* [Information given]:
┌────────

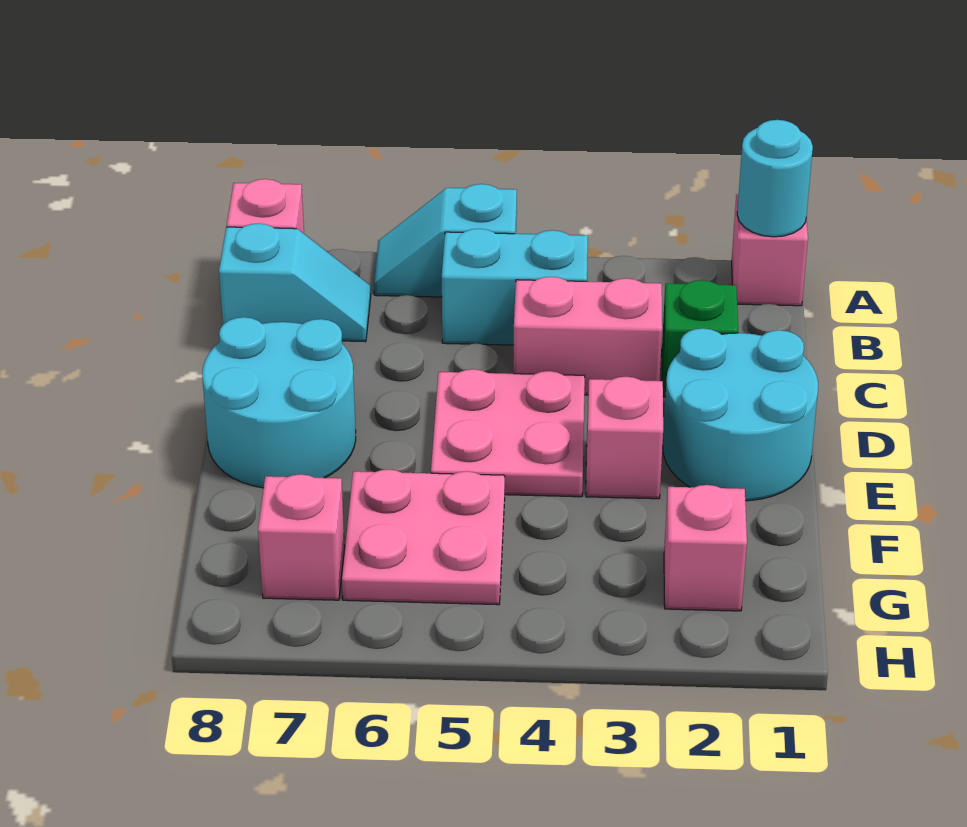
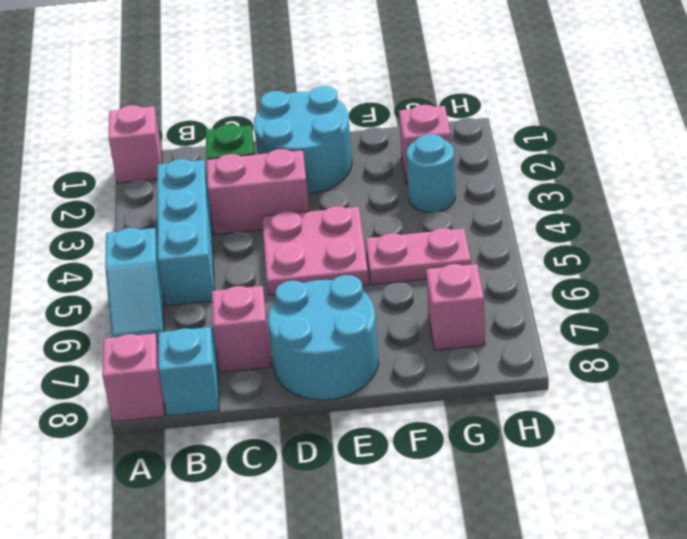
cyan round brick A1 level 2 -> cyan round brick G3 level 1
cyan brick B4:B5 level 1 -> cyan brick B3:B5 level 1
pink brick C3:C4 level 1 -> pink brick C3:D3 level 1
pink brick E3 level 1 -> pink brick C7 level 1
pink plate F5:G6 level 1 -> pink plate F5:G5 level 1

└────────
┌────────

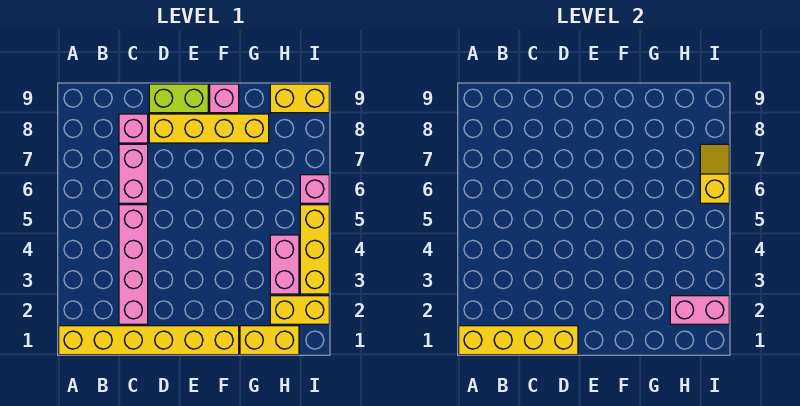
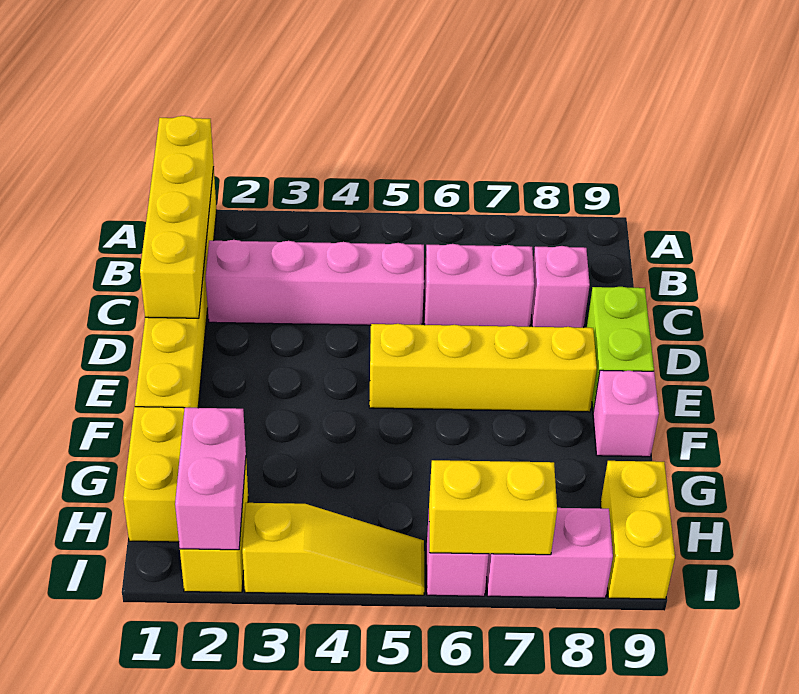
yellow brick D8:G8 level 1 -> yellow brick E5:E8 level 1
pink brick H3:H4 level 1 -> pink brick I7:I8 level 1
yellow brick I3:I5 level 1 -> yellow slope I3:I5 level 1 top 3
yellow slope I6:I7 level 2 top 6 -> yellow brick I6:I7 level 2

└────────
┌────────

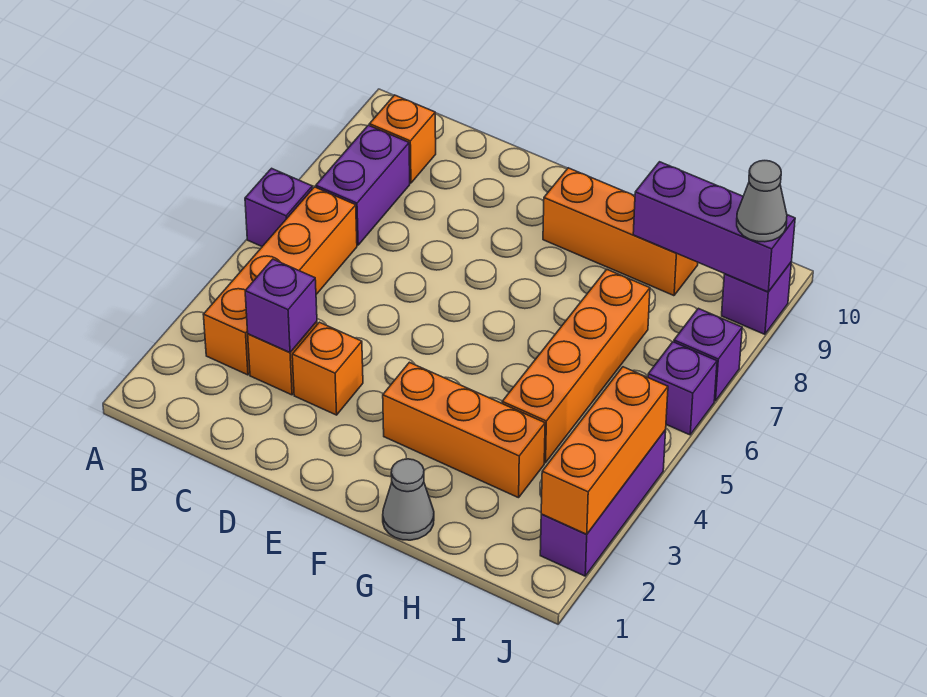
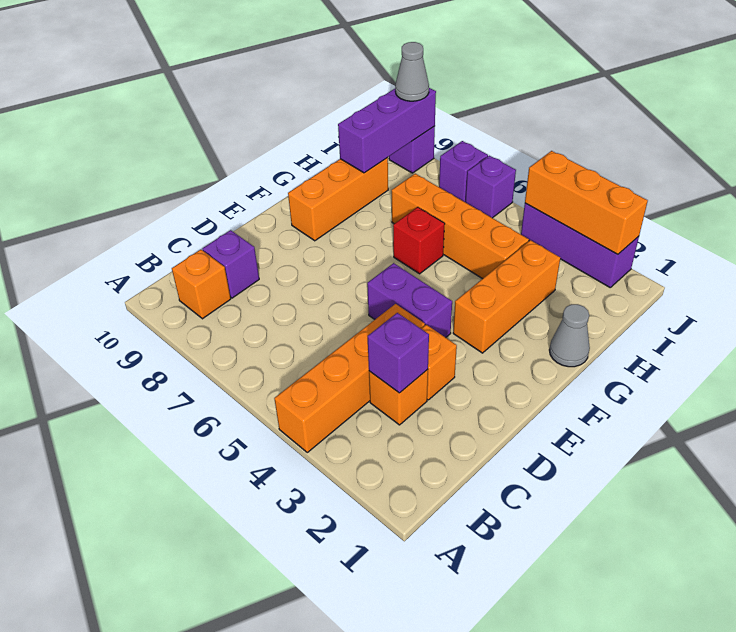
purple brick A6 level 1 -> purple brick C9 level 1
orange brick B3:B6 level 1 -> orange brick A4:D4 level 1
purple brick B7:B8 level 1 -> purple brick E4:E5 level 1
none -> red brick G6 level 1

└────────

* [Exercise details]: Take exactly the lines from the one containing "pink brick H3:H4" through the one containing "yellow slope I6:I7" in the data above, and output them with nothing added.

* [Response to the exercise]:
pink brick H3:H4 level 1 -> pink brick I7:I8 level 1
yellow brick I3:I5 level 1 -> yellow slope I3:I5 level 1 top 3
yellow slope I6:I7 level 2 top 6 -> yellow brick I6:I7 level 2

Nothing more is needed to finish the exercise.